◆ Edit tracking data
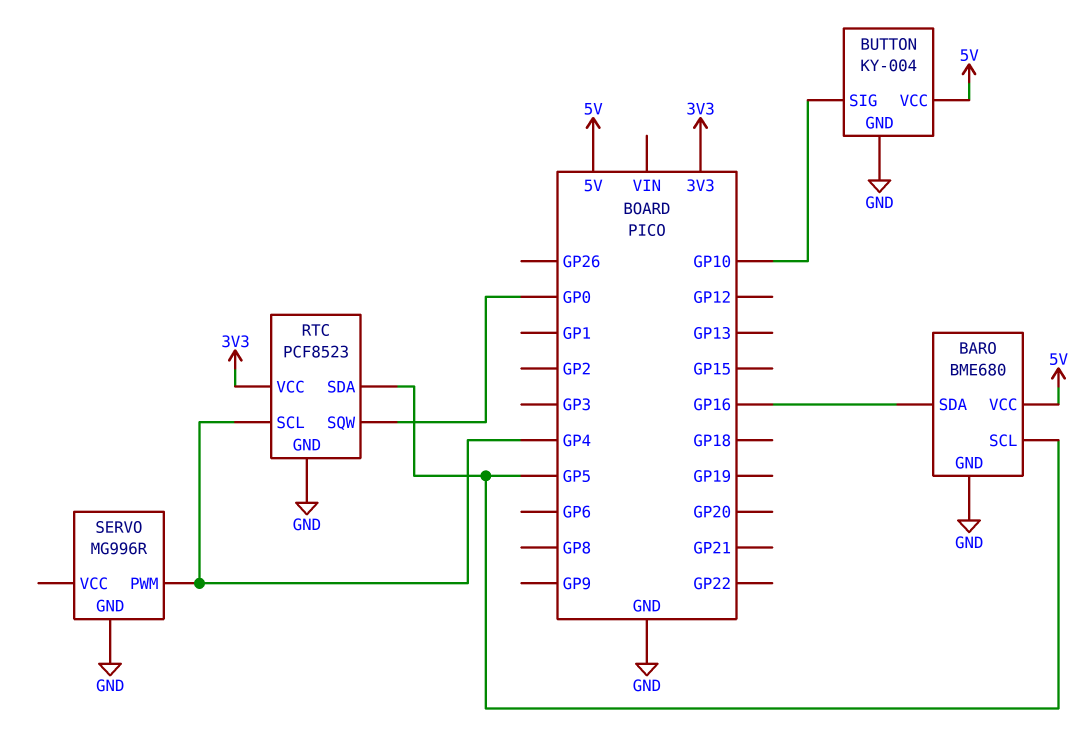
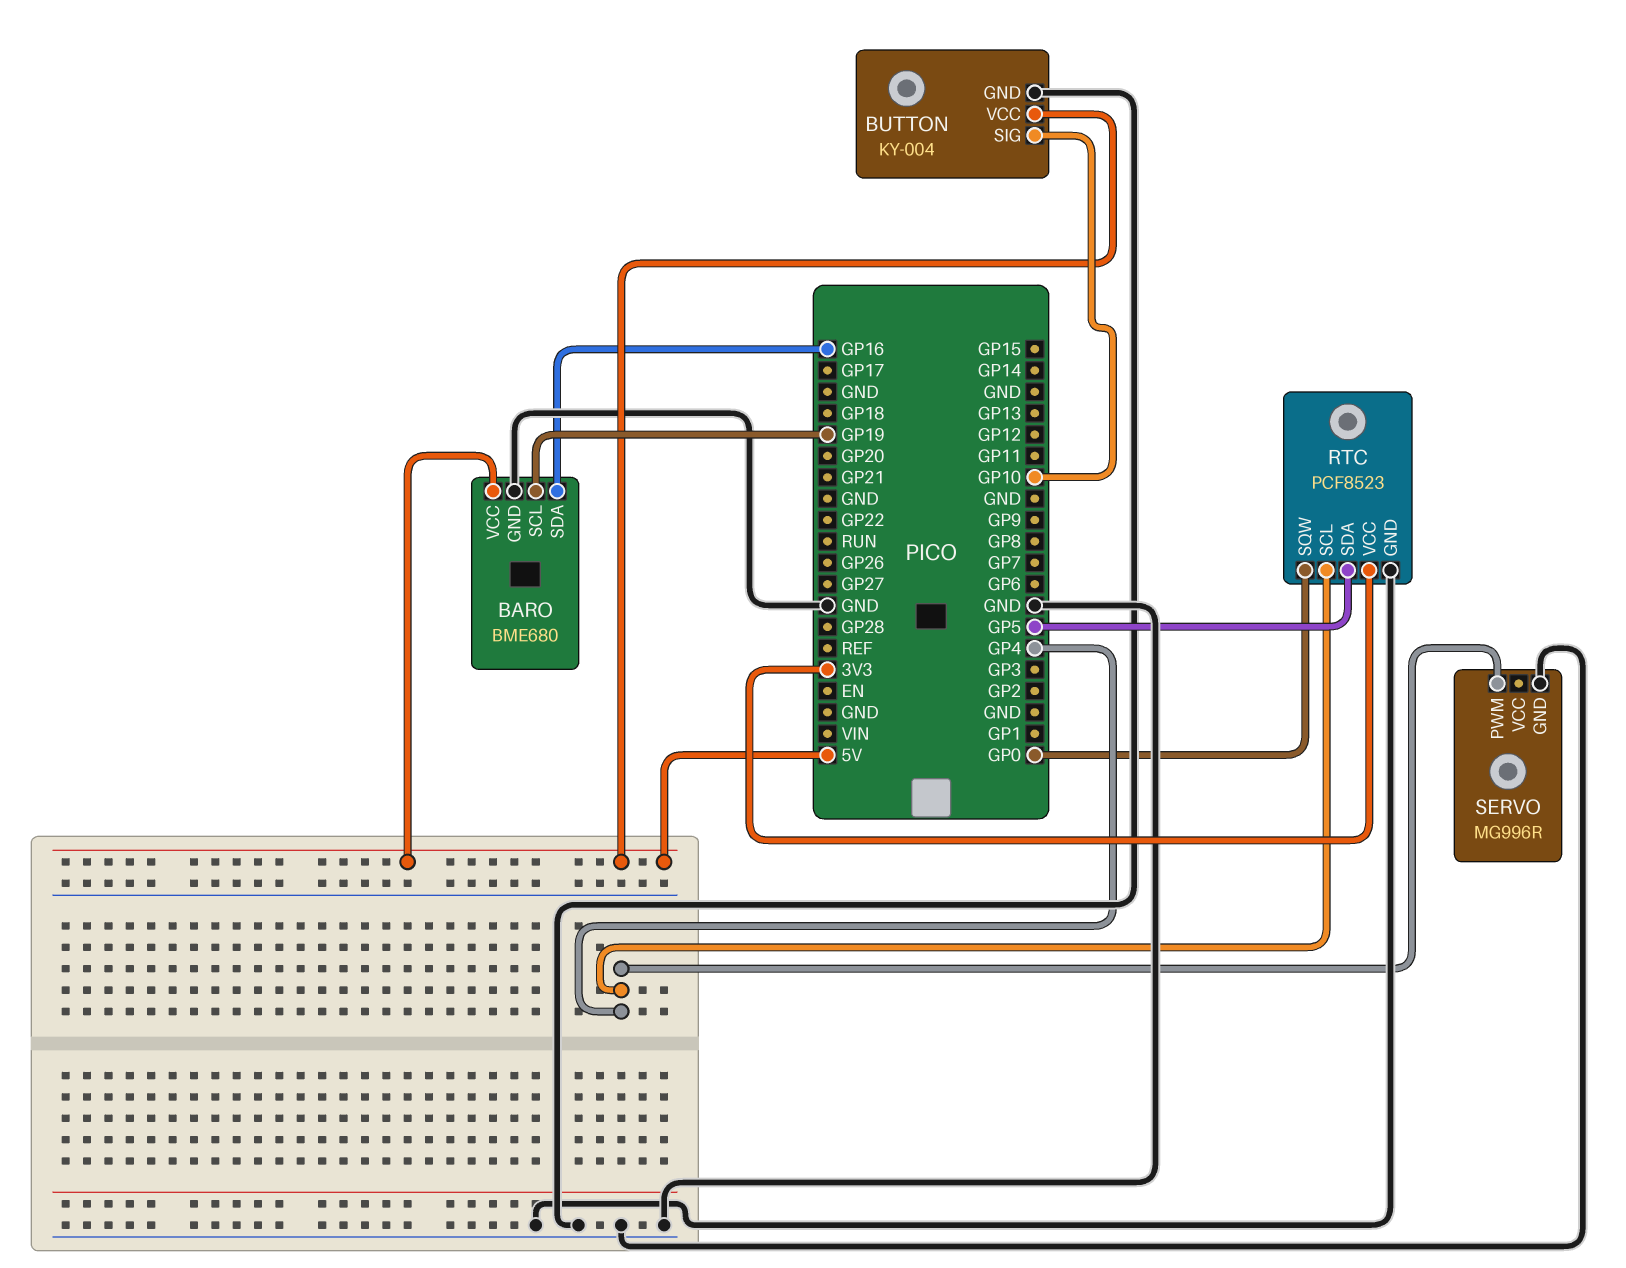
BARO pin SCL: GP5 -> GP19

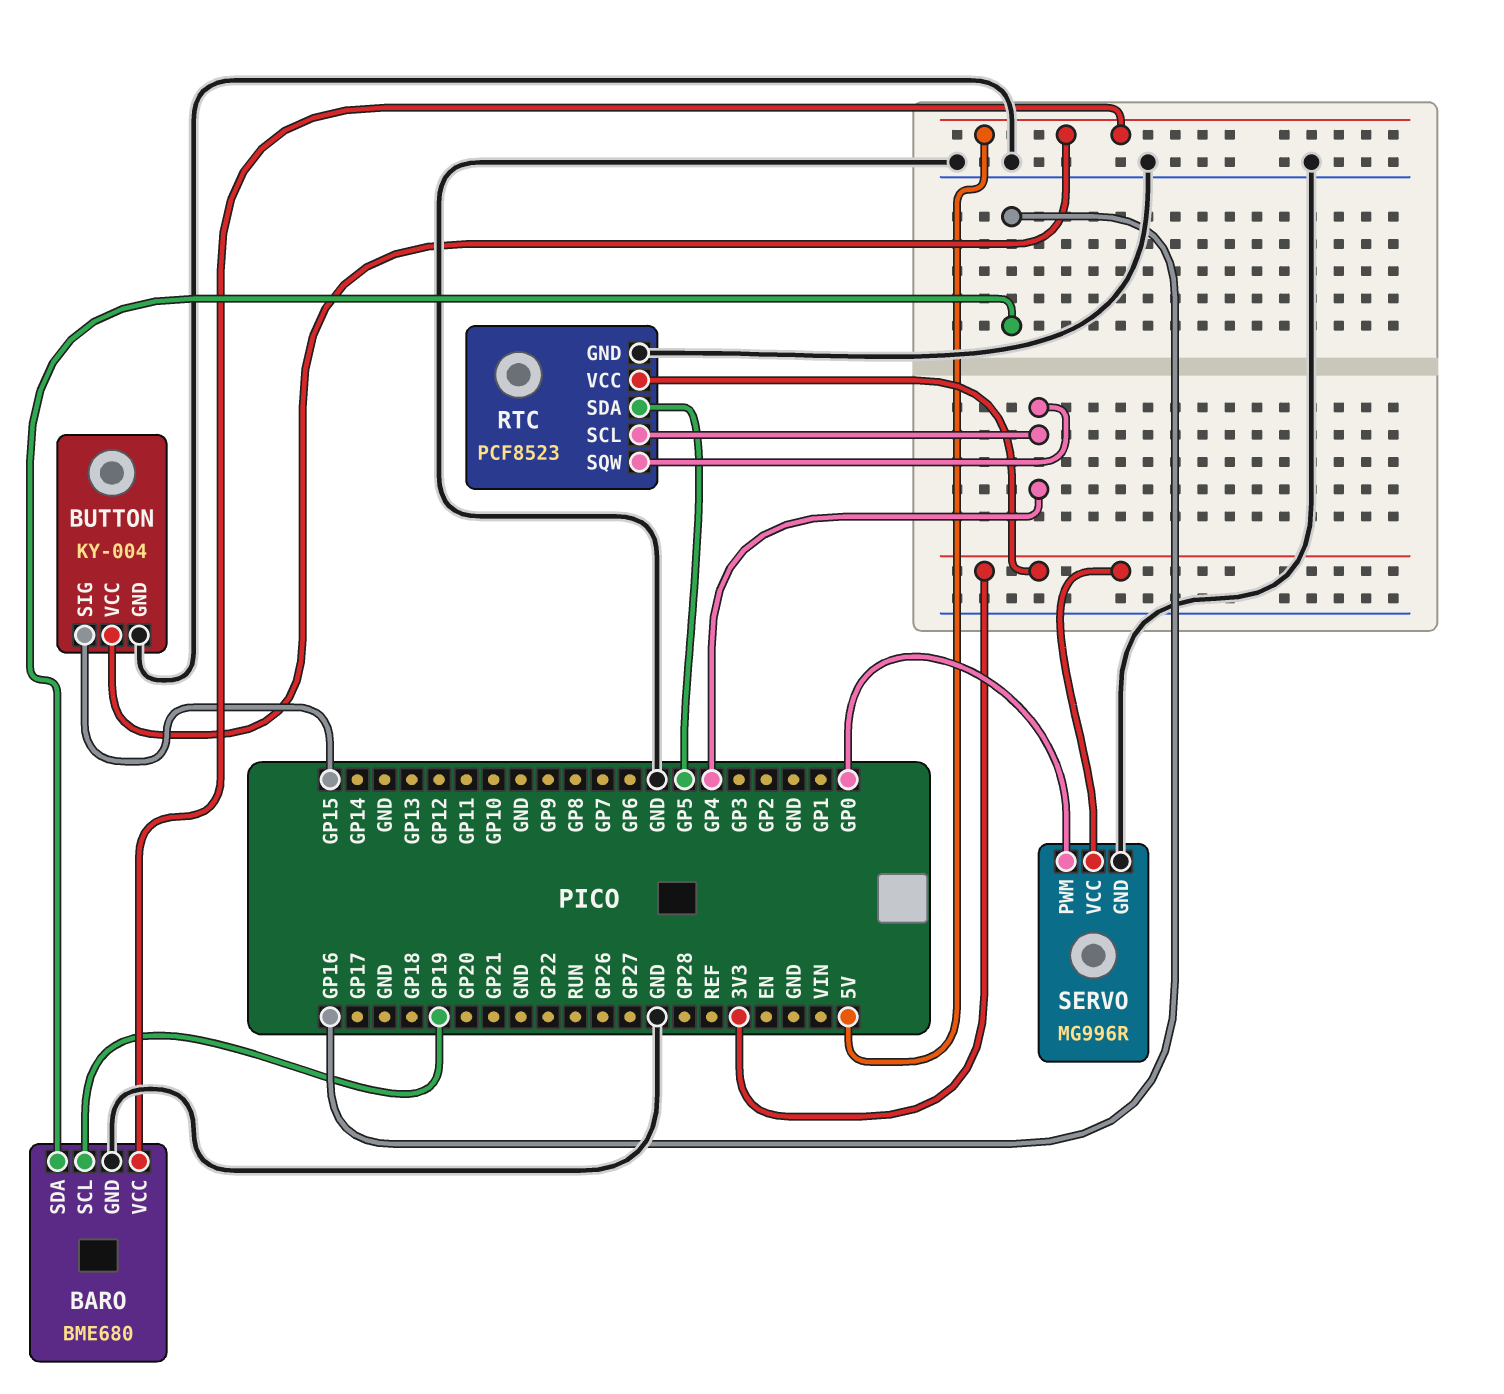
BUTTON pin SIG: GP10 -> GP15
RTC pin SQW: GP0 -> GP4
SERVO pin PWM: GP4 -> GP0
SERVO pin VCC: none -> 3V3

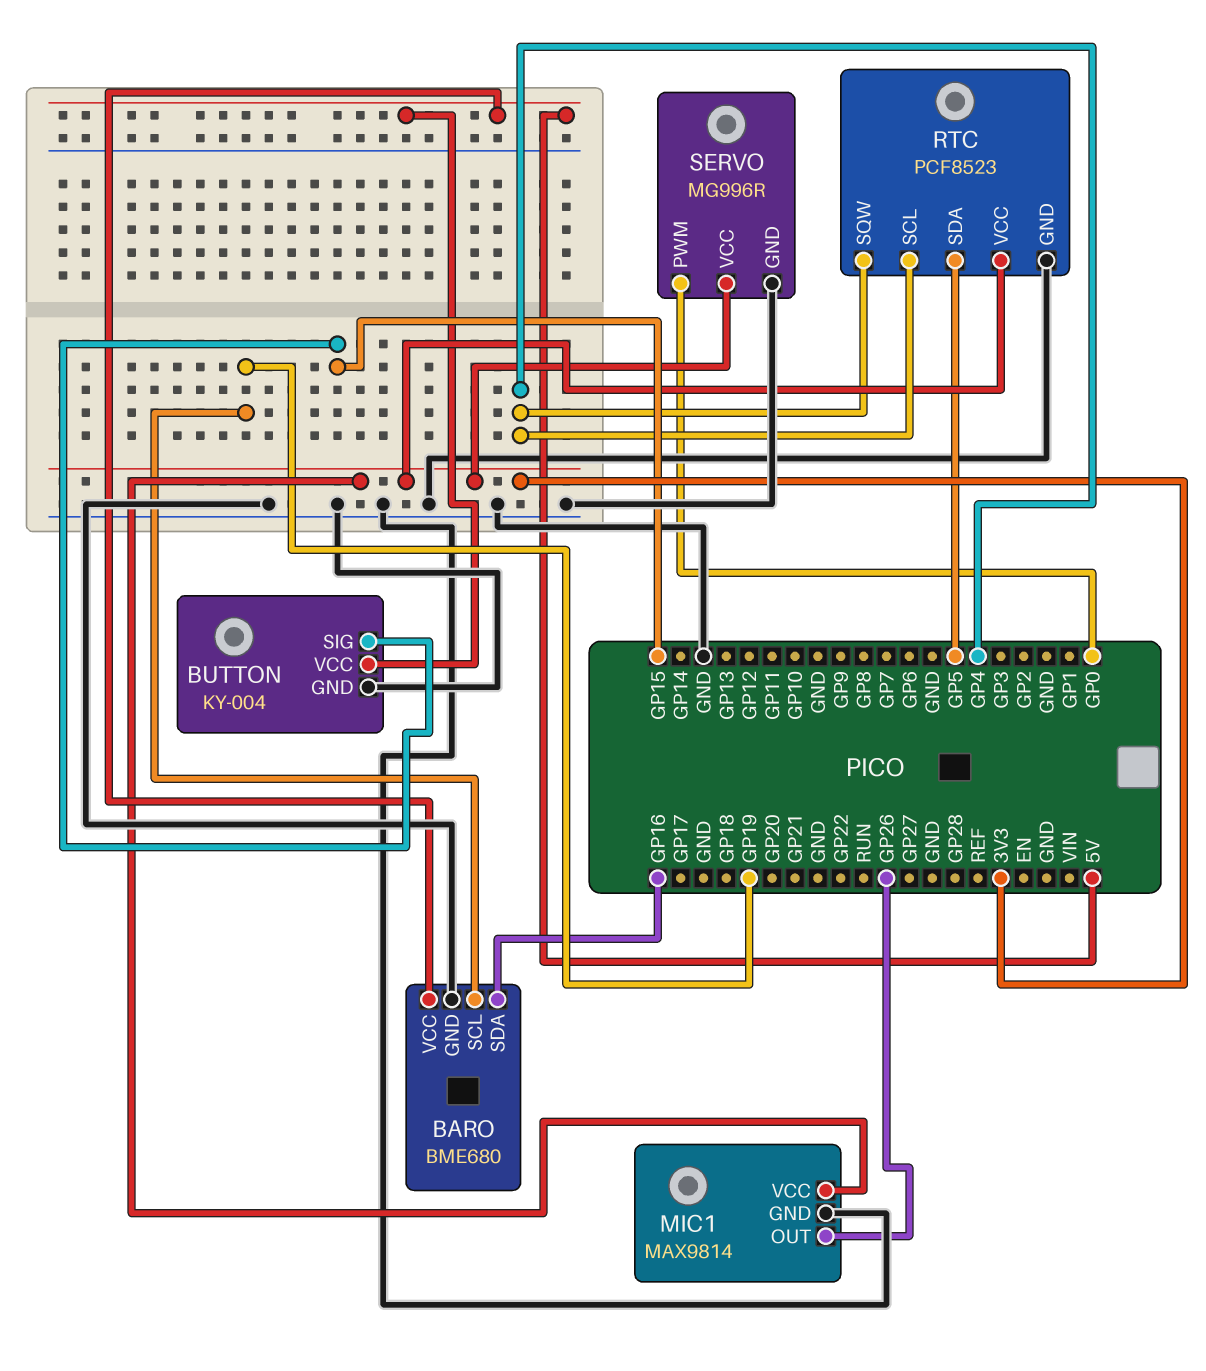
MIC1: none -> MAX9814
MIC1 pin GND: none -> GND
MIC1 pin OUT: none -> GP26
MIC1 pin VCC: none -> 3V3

◆ WHAT THIS TASK INVOLVES
After counting the lines above that include the word "SERVO", give only the number.

◆ TASK RESPONSE
2